• YOUR INSTRUCTIONS
Would you restate each entry word for word, omitting the pictures?

(Stored dataset items)
____

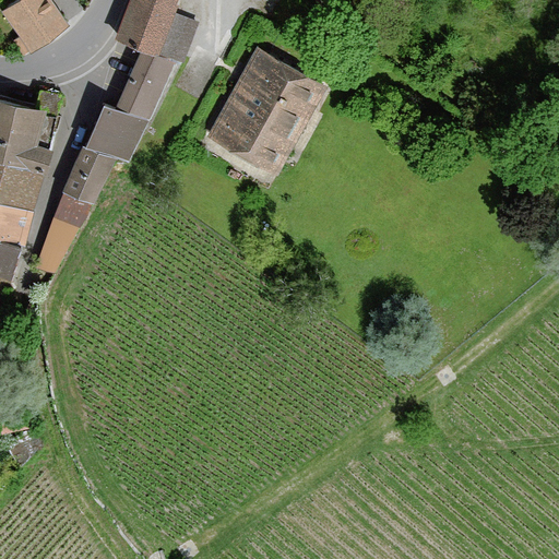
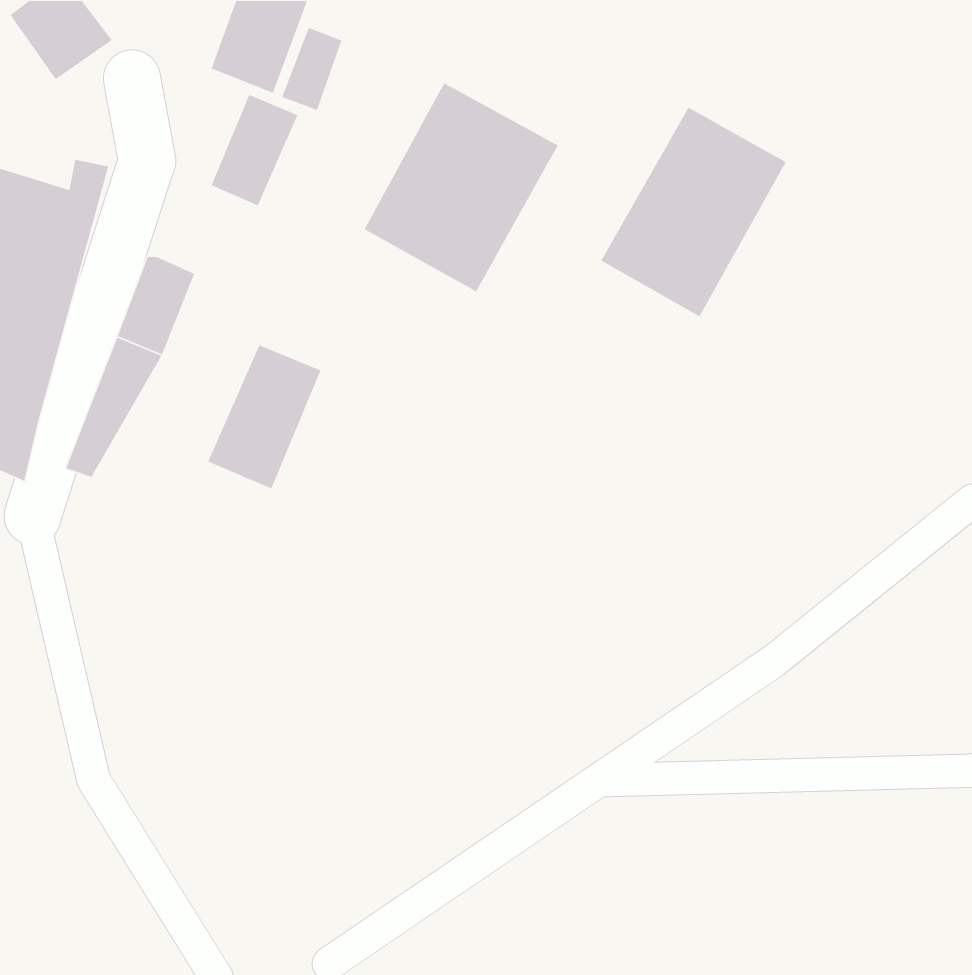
building: none -> [600,107,787,318]
building: [90,108,146,165] -> none
building: none -> [207,344,322,489]

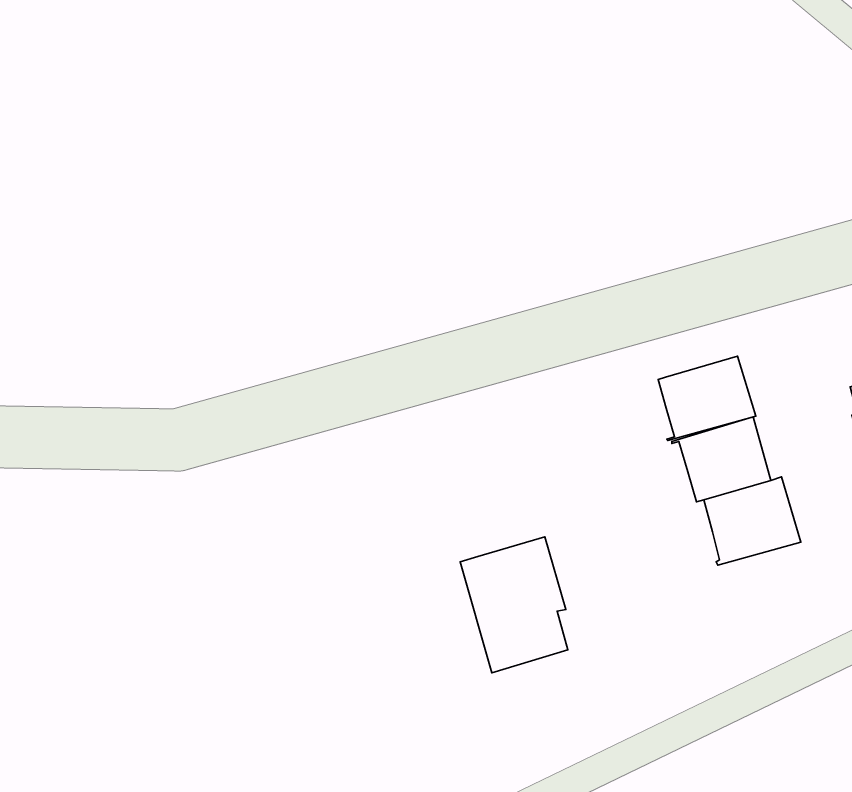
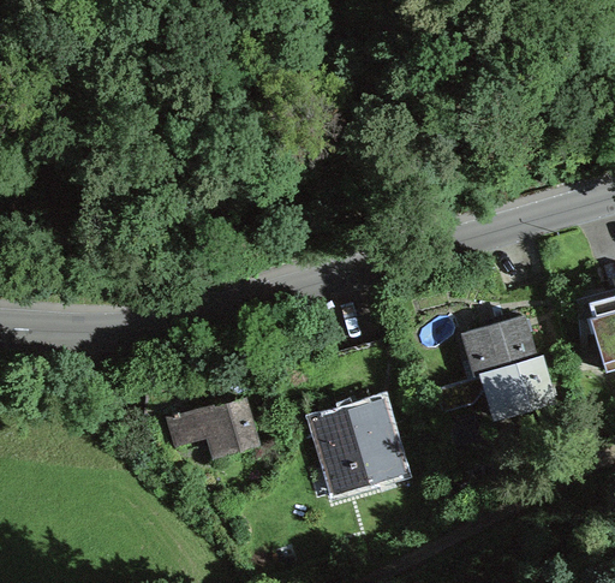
building: [658,356,756,441] -> none
building: none -> [172,399,257,456]

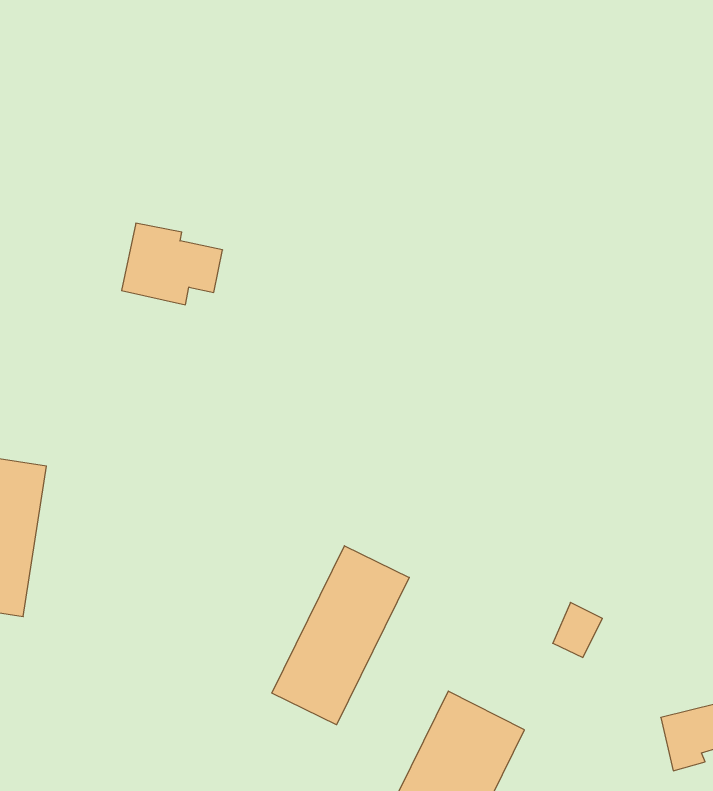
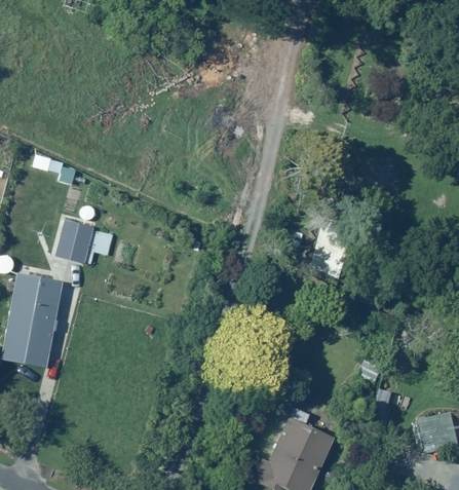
building: [122,223,223,305] -> [54,216,113,263]
building: [272,546,409,725] -> none

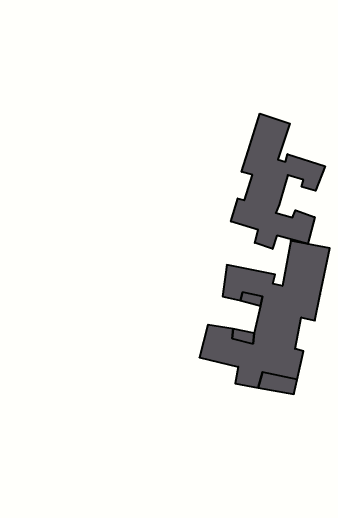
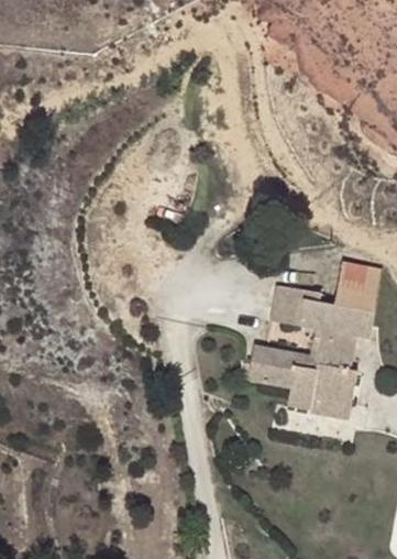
building: [231,114,325,249] -> none

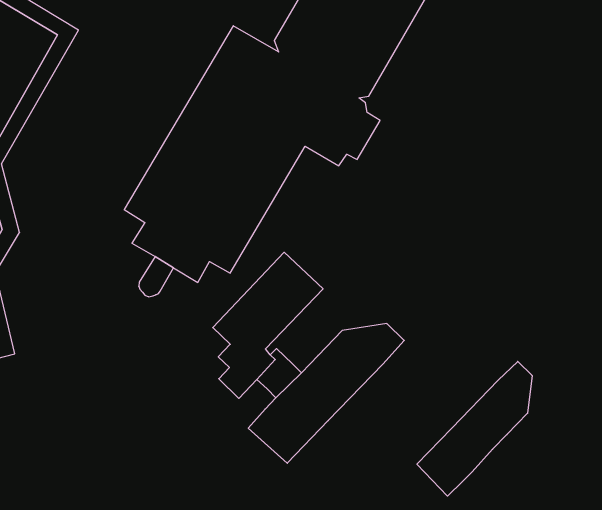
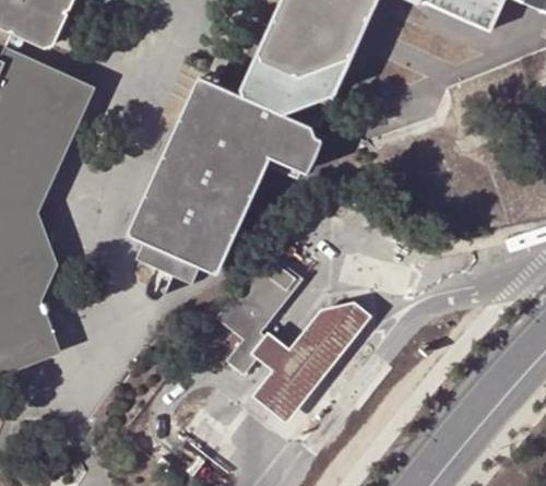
building: [417,361,532,496] -> none

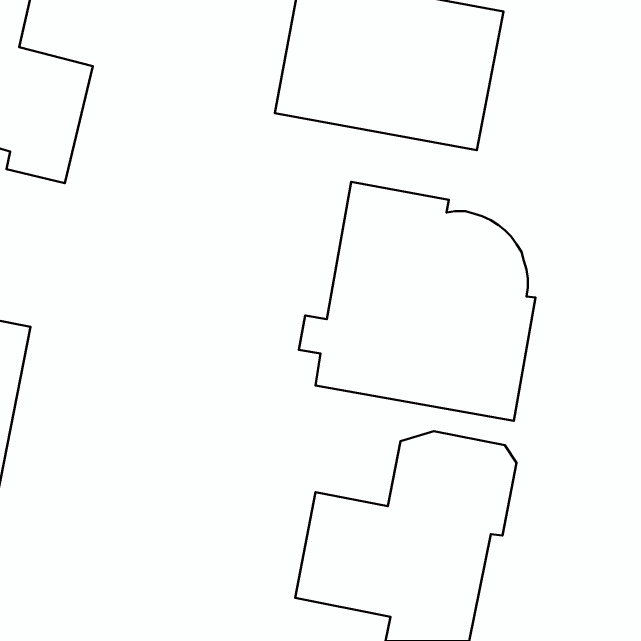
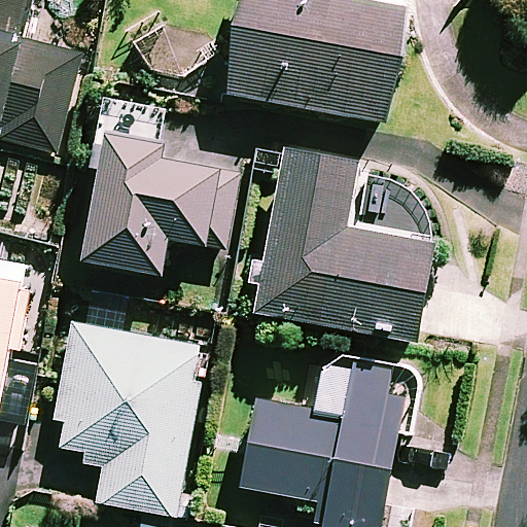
building: none -> [82,136,218,275]
building: none -> [48,320,198,514]

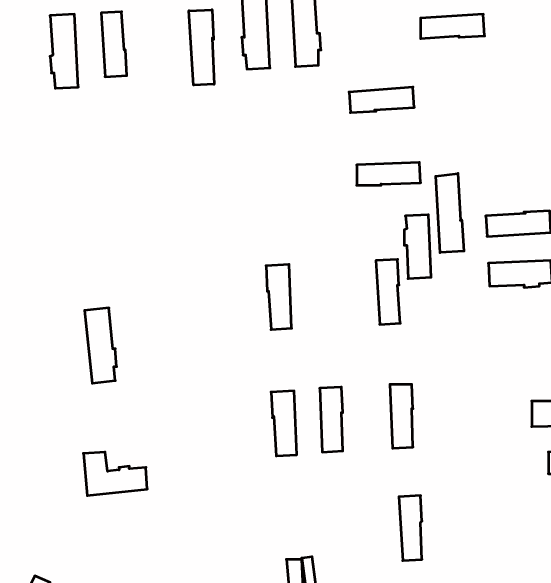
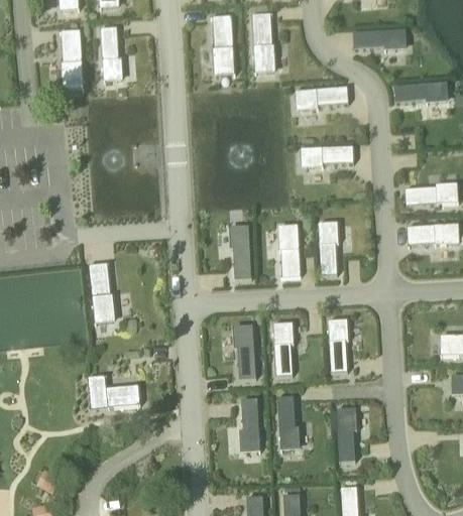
building: [189,10,214,85] -> none
building: none -> [394,82,446,101]
building: [436,173,464,253] -> none
building: [404,215,431,279] -> [278,226,300,276]
building: none -> [277,396,298,447]
building: none -> [241,398,259,449]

____

• SOLUTION TO THIS PROBLEM
building: none -> [600,107,787,318]
building: [90,108,146,165] -> none
building: none -> [207,344,322,489]

building: [658,356,756,441] -> none
building: none -> [172,399,257,456]

building: [122,223,223,305] -> [54,216,113,263]
building: [272,546,409,725] -> none

building: [231,114,325,249] -> none

building: [417,361,532,496] -> none

building: none -> [82,136,218,275]
building: none -> [48,320,198,514]

building: [189,10,214,85] -> none
building: none -> [394,82,446,101]
building: [436,173,464,253] -> none
building: [404,215,431,279] -> [278,226,300,276]
building: none -> [277,396,298,447]
building: none -> [241,398,259,449]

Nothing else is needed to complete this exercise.